> [The task] Reproduce the text of every item below verbatim, omitting the pictures from your answer.

> [Supplied records]
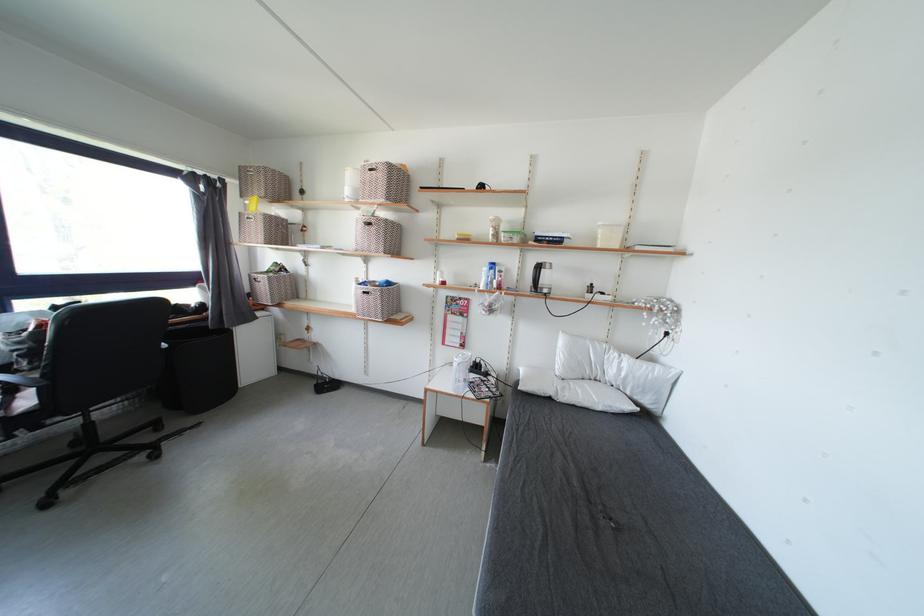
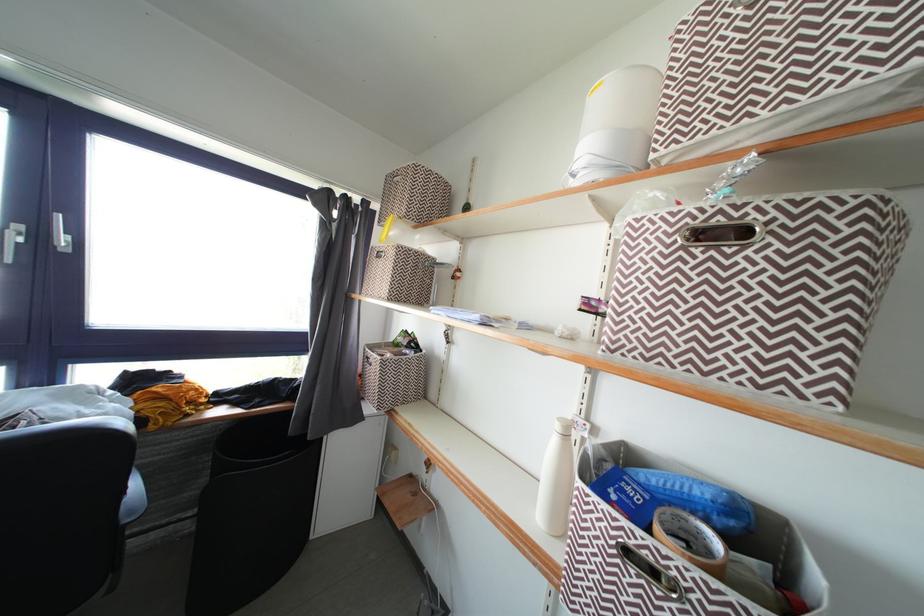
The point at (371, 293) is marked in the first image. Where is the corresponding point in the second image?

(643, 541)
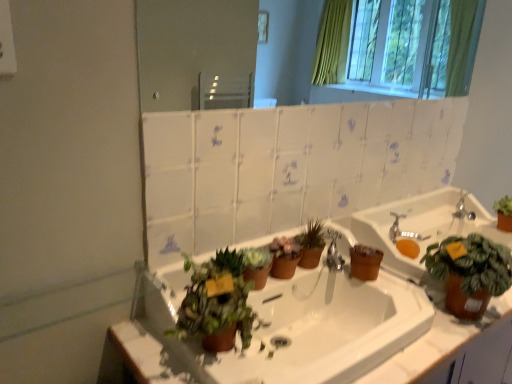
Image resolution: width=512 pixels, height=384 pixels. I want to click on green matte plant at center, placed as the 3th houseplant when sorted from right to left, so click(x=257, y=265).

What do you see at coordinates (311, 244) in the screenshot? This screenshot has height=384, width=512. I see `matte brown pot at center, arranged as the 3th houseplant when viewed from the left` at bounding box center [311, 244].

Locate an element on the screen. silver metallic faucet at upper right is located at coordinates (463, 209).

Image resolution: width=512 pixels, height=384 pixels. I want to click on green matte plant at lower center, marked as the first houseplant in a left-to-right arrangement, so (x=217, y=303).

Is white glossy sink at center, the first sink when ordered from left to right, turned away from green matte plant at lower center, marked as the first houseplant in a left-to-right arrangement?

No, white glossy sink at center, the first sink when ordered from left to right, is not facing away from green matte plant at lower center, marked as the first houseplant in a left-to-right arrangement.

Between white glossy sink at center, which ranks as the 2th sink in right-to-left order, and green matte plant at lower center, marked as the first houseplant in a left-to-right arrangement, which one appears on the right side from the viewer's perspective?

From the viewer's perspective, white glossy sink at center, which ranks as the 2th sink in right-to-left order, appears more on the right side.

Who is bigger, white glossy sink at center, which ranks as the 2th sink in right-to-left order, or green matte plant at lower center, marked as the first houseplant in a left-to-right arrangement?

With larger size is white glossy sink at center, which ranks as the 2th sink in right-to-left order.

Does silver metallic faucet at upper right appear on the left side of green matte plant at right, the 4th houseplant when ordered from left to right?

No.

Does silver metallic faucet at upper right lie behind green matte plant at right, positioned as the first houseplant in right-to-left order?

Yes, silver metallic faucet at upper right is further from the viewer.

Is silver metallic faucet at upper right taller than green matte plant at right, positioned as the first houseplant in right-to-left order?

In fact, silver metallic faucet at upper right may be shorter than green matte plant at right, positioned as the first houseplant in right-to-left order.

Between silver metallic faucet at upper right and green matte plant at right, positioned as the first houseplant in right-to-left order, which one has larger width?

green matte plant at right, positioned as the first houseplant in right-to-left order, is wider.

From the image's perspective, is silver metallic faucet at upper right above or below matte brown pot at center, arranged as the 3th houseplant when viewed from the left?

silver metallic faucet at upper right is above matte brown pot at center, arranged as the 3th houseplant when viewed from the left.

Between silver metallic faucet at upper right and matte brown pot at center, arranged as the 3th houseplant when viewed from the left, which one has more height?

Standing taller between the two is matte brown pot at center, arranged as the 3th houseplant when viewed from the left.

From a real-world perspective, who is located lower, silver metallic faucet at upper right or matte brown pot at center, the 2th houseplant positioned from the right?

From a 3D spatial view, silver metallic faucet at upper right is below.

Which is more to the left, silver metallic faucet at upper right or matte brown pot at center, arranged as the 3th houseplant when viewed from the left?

> [Expected output]
The point at (371, 293) is marked in the first image. Where is the corresponding point in the second image?

(643, 541)
Image resolution: width=512 pixels, height=384 pixels. I want to click on green matte plant at center, placed as the 3th houseplant when sorted from right to left, so click(x=257, y=265).

What do you see at coordinates (311, 244) in the screenshot? This screenshot has height=384, width=512. I see `matte brown pot at center, arranged as the 3th houseplant when viewed from the left` at bounding box center [311, 244].

Locate an element on the screen. silver metallic faucet at upper right is located at coordinates (463, 209).

Image resolution: width=512 pixels, height=384 pixels. I want to click on green matte plant at lower center, marked as the first houseplant in a left-to-right arrangement, so (x=217, y=303).

Is white glossy sink at center, the first sink when ordered from left to right, turned away from green matte plant at lower center, marked as the first houseplant in a left-to-right arrangement?

No, white glossy sink at center, the first sink when ordered from left to right, is not facing away from green matte plant at lower center, marked as the first houseplant in a left-to-right arrangement.

Between white glossy sink at center, which ranks as the 2th sink in right-to-left order, and green matte plant at lower center, marked as the first houseplant in a left-to-right arrangement, which one appears on the right side from the viewer's perspective?

From the viewer's perspective, white glossy sink at center, which ranks as the 2th sink in right-to-left order, appears more on the right side.

Who is bigger, white glossy sink at center, which ranks as the 2th sink in right-to-left order, or green matte plant at lower center, marked as the first houseplant in a left-to-right arrangement?

With larger size is white glossy sink at center, which ranks as the 2th sink in right-to-left order.

Does silver metallic faucet at upper right appear on the left side of green matte plant at right, the 4th houseplant when ordered from left to right?

No.

Does silver metallic faucet at upper right lie behind green matte plant at right, positioned as the first houseplant in right-to-left order?

Yes, silver metallic faucet at upper right is further from the viewer.

Is silver metallic faucet at upper right taller than green matte plant at right, positioned as the first houseplant in right-to-left order?

In fact, silver metallic faucet at upper right may be shorter than green matte plant at right, positioned as the first houseplant in right-to-left order.

Between silver metallic faucet at upper right and green matte plant at right, positioned as the first houseplant in right-to-left order, which one has larger width?

green matte plant at right, positioned as the first houseplant in right-to-left order, is wider.

From the image's perspective, is silver metallic faucet at upper right above or below matte brown pot at center, arranged as the 3th houseplant when viewed from the left?

silver metallic faucet at upper right is above matte brown pot at center, arranged as the 3th houseplant when viewed from the left.

Between silver metallic faucet at upper right and matte brown pot at center, arranged as the 3th houseplant when viewed from the left, which one has more height?

Standing taller between the two is matte brown pot at center, arranged as the 3th houseplant when viewed from the left.

From a real-world perspective, who is located lower, silver metallic faucet at upper right or matte brown pot at center, the 2th houseplant positioned from the right?

From a 3D spatial view, silver metallic faucet at upper right is below.

Which is more to the left, silver metallic faucet at upper right or matte brown pot at center, arranged as the 3th houseplant when viewed from the left?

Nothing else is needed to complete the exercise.